** The exercise **
Go through the entries and count the lines with the string "vessel" in them. Give only that number.

════

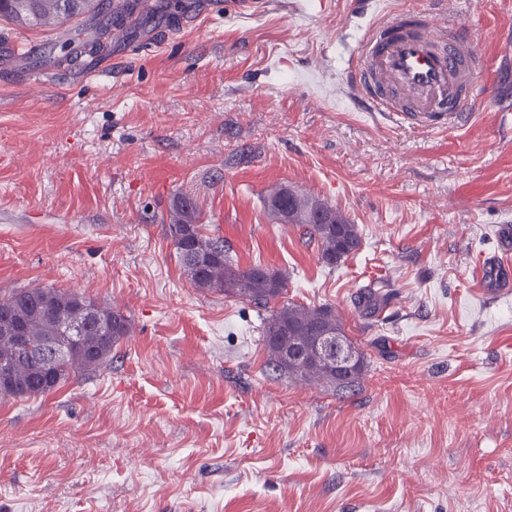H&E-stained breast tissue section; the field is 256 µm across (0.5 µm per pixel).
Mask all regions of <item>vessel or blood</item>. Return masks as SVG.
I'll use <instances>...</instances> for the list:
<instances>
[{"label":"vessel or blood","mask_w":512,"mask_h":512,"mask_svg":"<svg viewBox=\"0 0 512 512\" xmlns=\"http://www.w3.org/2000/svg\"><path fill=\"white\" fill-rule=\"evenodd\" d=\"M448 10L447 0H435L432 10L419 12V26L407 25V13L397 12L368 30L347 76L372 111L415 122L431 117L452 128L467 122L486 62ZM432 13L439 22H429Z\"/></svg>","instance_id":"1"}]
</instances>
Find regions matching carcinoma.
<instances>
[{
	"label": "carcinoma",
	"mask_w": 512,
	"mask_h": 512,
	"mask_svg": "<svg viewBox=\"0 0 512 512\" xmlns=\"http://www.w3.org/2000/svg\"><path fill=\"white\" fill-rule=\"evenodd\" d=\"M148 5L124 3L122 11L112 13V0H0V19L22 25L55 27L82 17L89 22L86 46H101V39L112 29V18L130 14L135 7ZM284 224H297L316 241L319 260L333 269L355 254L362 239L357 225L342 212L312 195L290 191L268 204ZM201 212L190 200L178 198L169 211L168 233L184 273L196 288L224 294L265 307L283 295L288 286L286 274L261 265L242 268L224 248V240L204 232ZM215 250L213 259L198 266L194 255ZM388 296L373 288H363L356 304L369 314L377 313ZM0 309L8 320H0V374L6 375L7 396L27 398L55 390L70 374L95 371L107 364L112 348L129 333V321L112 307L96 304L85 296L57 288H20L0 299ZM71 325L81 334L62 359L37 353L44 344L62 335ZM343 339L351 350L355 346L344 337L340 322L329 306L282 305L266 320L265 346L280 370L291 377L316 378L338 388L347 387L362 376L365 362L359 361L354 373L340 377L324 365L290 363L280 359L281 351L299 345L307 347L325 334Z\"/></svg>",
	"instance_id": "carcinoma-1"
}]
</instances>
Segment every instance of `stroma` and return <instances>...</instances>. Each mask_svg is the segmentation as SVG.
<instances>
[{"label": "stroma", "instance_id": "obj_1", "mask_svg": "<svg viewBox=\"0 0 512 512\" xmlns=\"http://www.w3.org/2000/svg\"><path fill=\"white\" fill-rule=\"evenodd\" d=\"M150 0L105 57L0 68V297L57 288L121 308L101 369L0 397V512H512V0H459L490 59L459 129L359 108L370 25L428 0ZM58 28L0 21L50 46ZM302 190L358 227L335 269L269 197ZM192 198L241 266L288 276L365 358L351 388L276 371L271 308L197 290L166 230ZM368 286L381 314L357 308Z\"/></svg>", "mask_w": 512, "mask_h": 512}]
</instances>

════

** Written solution **
2